##### Data in this exercise
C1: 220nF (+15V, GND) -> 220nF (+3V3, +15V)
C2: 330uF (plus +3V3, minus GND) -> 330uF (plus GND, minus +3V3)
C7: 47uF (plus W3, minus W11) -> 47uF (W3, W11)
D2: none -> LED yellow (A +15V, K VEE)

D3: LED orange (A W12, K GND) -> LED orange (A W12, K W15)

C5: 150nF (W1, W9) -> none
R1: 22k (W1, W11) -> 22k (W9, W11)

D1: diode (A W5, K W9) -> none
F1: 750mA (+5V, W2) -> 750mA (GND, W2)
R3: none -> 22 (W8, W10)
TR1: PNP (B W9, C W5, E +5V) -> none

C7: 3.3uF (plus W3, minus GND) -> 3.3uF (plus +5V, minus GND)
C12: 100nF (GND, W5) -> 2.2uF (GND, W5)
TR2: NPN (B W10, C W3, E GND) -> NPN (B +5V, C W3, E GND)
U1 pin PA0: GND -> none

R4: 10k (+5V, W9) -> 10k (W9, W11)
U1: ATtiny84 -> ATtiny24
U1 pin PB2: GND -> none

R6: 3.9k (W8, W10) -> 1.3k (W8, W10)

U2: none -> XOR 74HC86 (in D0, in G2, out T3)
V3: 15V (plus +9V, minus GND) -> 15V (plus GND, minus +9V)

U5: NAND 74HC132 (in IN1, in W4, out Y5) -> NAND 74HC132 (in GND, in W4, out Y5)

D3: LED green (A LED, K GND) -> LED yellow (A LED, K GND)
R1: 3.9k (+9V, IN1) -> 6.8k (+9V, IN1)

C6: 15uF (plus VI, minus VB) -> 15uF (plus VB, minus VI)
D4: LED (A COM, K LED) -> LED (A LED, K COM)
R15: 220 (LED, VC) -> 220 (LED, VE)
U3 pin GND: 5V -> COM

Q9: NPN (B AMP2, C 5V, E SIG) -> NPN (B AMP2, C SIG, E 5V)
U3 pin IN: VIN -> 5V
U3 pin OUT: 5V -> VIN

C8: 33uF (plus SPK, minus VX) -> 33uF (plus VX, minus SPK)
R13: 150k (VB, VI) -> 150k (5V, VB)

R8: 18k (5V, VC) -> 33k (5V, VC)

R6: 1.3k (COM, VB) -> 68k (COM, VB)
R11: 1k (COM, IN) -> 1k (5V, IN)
##########
■ **Task details**
Copy whichever lines in the listing above contain the word "yellow".

■ **Completed task**
D2: none -> LED yellow (A +15V, K VEE)
D3: LED green (A LED, K GND) -> LED yellow (A LED, K GND)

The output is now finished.